» **WORK INSTRUCTIONS**: Copy out the material word for word, from its start through the line that contains "You are organizing", and leave the pictures out.

Dataset records
[Start of Attachment]

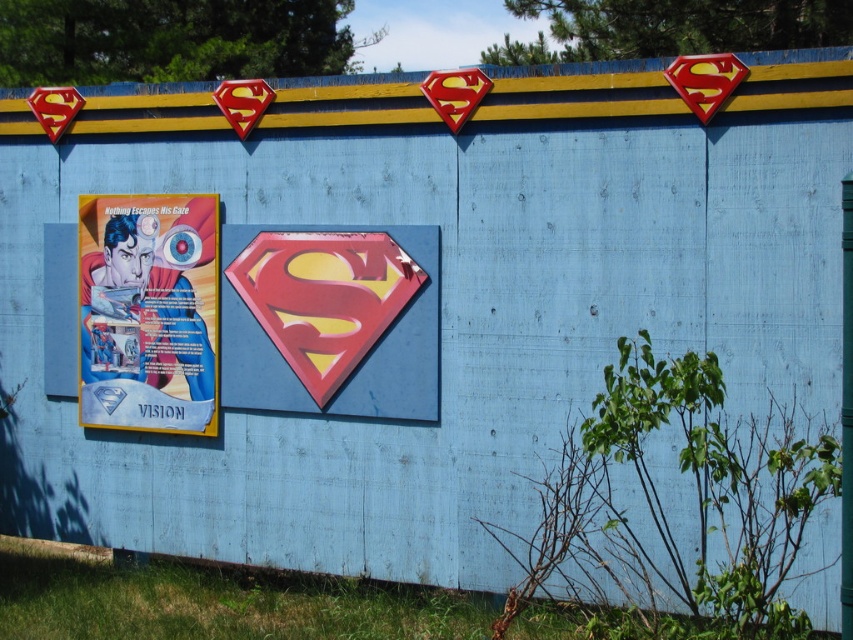
You are a customer in a comic shop and see the metallic silver comic book at center and the matte paper poster at left. Which item is positioned lower in the scene?

The metallic silver comic book at center is located below the matte paper poster at left, so it is positioned lower in the scene.

You are organizing a Superman exhibit and need to place the metallic silver comic book at center and the matte paper poster at left on a display stand. The stand has a width limit of 1 meter. If the poster is 0.6 meters wide, will the comic book fit on the same stand without overlapping?

The metallic silver comic book at center is wider than the matte paper poster at left, which is 0.6 meters wide. Since the stand has a 1 meter width limit, the comic book would exceed the available space if placed alongside the poster. Therefore, it cannot fit without overlapping.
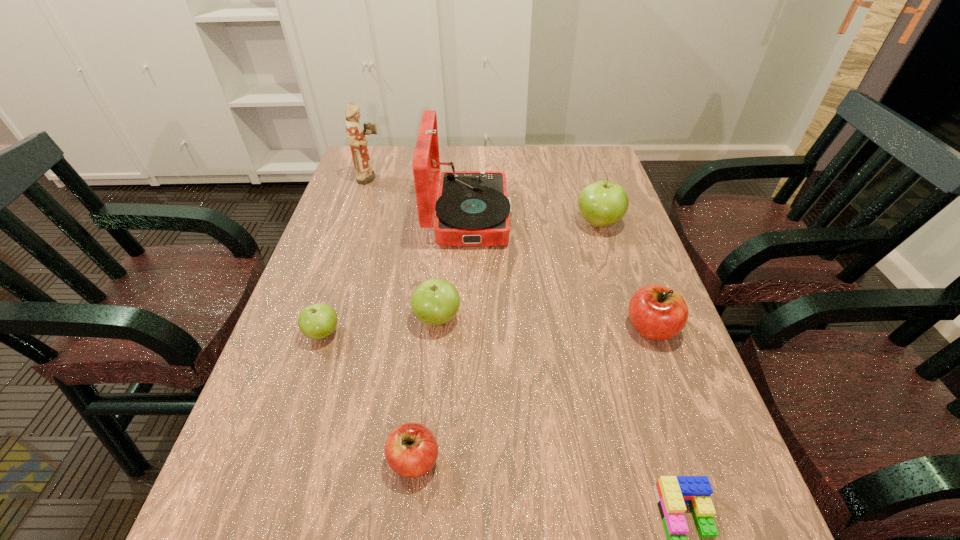
This screenshot has height=540, width=960. What are the coordinates of `apple that is at the left edge` in the screenshot? It's located at pyautogui.click(x=317, y=321).

Locate an element on the screen. The width and height of the screenshot is (960, 540). object that is at the far left corner is located at coordinates (356, 136).

The width and height of the screenshot is (960, 540). In order to click on blank space at the far edge of the desktop in this screenshot , I will do `click(523, 149)`.

Where is `free spot at the left edge of the desktop`? This screenshot has height=540, width=960. free spot at the left edge of the desktop is located at coordinates (237, 491).

What are the coordinates of `free space at the right edge` in the screenshot? It's located at (619, 399).

You are a GUI agent. You are given a task and a screenshot of the screen. Output one action in this format:
    pyautogui.click(x=<x>, y=<y>)
    Task: Click on the blank region between the leftmost green apple and the farthest object
    This screenshot has height=540, width=960.
    Given the screenshot: What is the action you would take?
    pyautogui.click(x=347, y=256)

In order to click on free space that is in between the leftmost apple and the second green apple from right to left in this screenshot , I will do `click(380, 326)`.

Where is `vacant region between the third tallest object and the leftmost green apple`? vacant region between the third tallest object and the leftmost green apple is located at coordinates (461, 278).

Find the location of `vacant space in between the second green apple from right to left and the farthest apple`. vacant space in between the second green apple from right to left and the farthest apple is located at coordinates (517, 271).

Locate an element on the screen. The image size is (960, 540). empty space between the second smallest green apple and the right red apple is located at coordinates (544, 323).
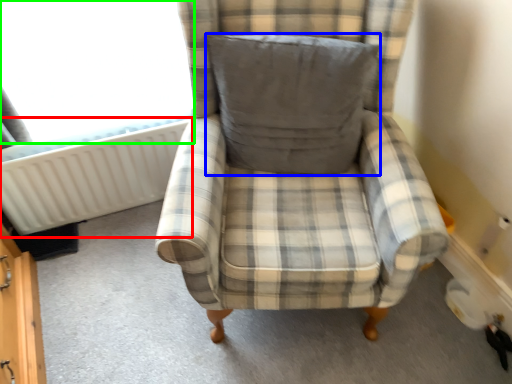
Question: Based on their relative distances, which object is nearer to radiator (highlighted by a red box)? Choose from pillow (highlighted by a blue box) and window screen (highlighted by a green box).

Choices:
 (A) pillow
 (B) window screen

Answer: (B)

[End of Attachment]

» **RESULT OF THE EXERCISE**:
You are a customer in a comic shop and see the metallic silver comic book at center and the matte paper poster at left. Which item is positioned lower in the scene?

The metallic silver comic book at center is located below the matte paper poster at left, so it is positioned lower in the scene.

You are organizing a Superman exhibit and need to place the metallic silver comic book at center and the matte paper poster at left on a display stand. The stand has a width limit of 1 meter. If the poster is 0.6 meters wide, will the comic book fit on the same stand without overlapping?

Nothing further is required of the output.